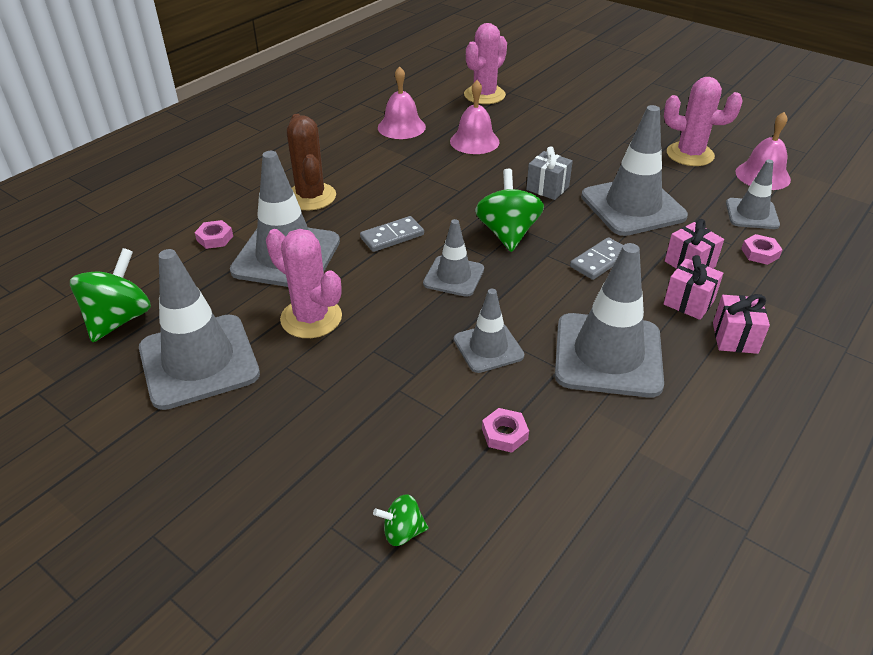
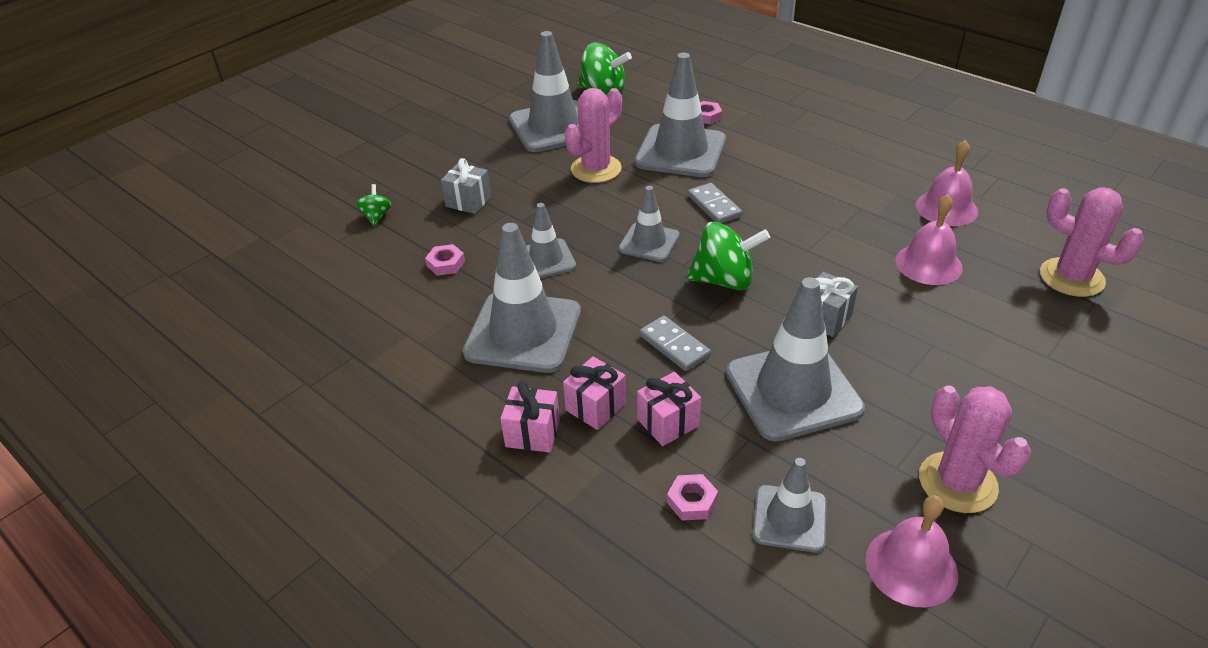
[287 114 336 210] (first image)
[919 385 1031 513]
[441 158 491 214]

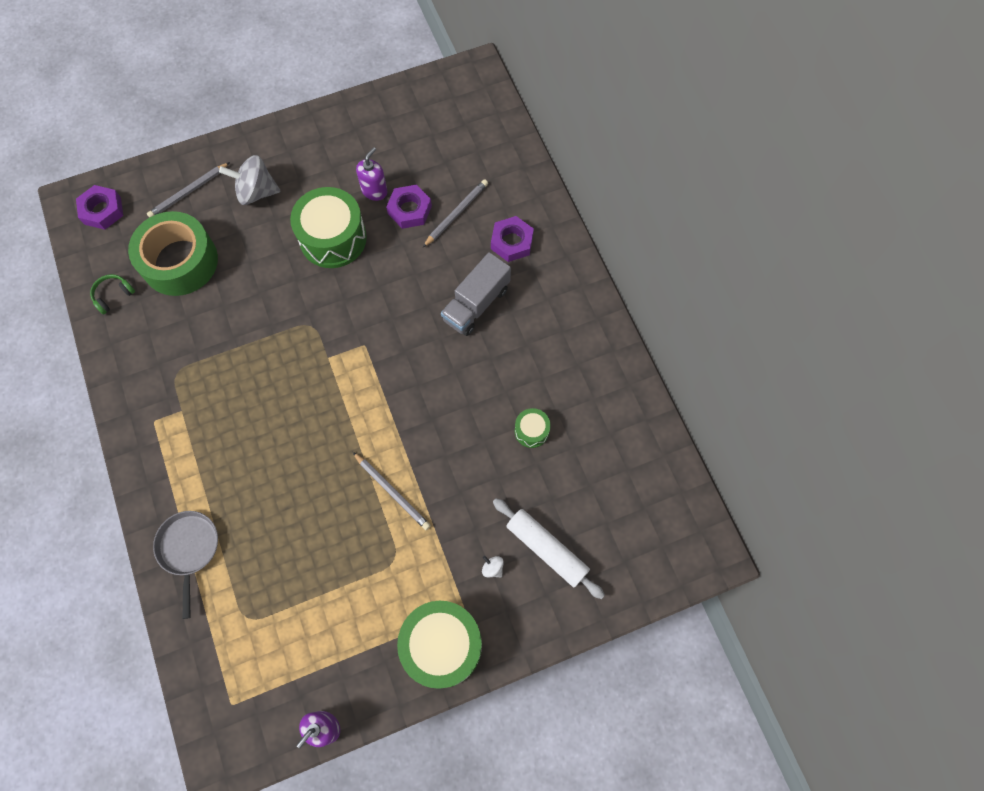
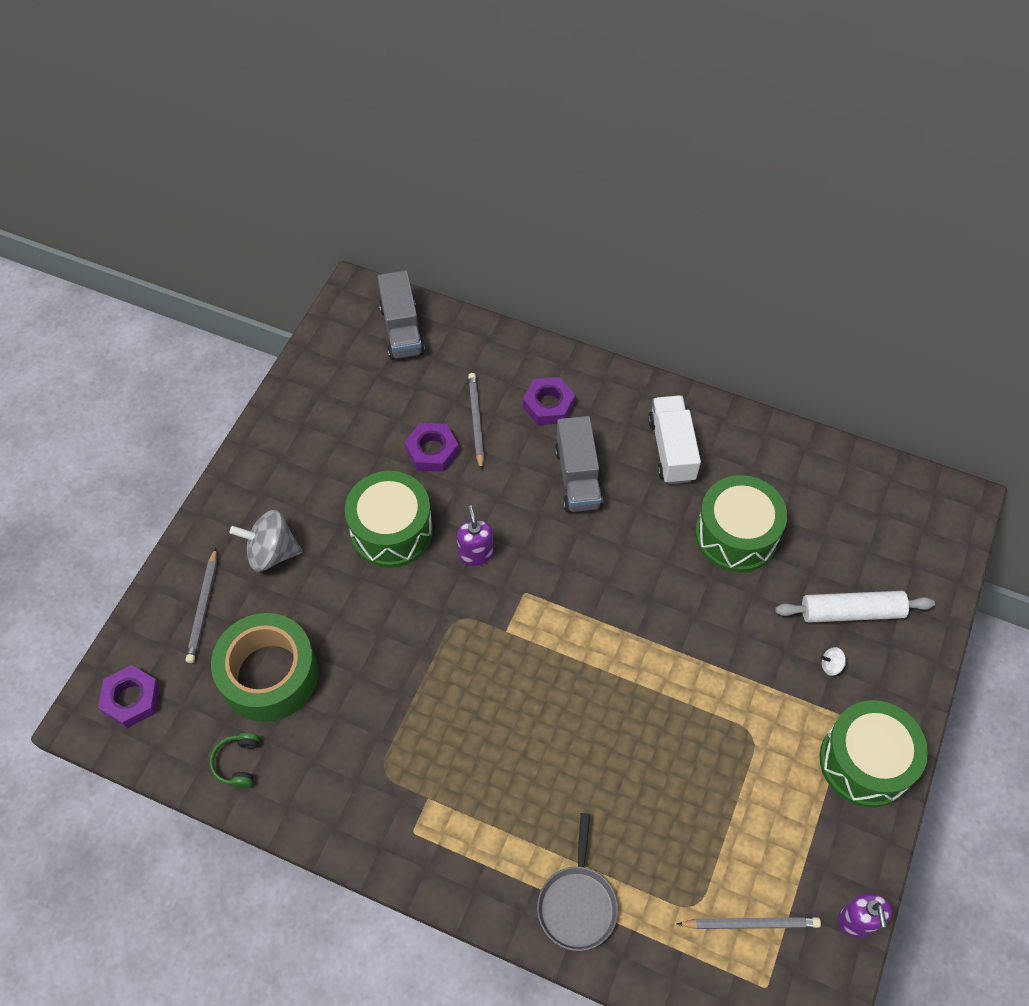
[537 813 618 951]
[230 510 303 572]
[677 917 821 929]
[457 506 493 566]
[695 475 787 572]
[378 270 425 360]
[648 395 701 484]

**What to do:** Type the records out again in full, exactly, with each picture omitted.

**Written reply:**
[287 114 336 210] (first image)
[919 385 1031 513]
[441 158 491 214]

[537 813 618 951]
[230 510 303 572]
[677 917 821 929]
[457 506 493 566]
[695 475 787 572]
[378 270 425 360]
[648 395 701 484]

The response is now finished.